> [Problem to work on] Records appear below. Give all of them again, exactly.

** Data in this exercise follows **

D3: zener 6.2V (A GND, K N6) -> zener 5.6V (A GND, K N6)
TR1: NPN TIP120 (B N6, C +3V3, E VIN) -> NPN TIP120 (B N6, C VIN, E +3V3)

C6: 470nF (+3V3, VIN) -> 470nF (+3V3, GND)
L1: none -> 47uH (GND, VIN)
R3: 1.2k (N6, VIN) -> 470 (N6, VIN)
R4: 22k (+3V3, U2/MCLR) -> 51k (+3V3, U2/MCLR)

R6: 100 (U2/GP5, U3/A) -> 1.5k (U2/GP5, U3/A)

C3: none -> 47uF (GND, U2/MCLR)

** End of Data in this exercise **

> [Exercise output]
D3: zener 6.2V (A GND, K N6) -> zener 5.6V (A GND, K N6)
TR1: NPN TIP120 (B N6, C +3V3, E VIN) -> NPN TIP120 (B N6, C VIN, E +3V3)

C6: 470nF (+3V3, VIN) -> 470nF (+3V3, GND)
L1: none -> 47uH (GND, VIN)
R3: 1.2k (N6, VIN) -> 470 (N6, VIN)
R4: 22k (+3V3, U2/MCLR) -> 51k (+3V3, U2/MCLR)

R6: 100 (U2/GP5, U3/A) -> 1.5k (U2/GP5, U3/A)

C3: none -> 47uF (GND, U2/MCLR)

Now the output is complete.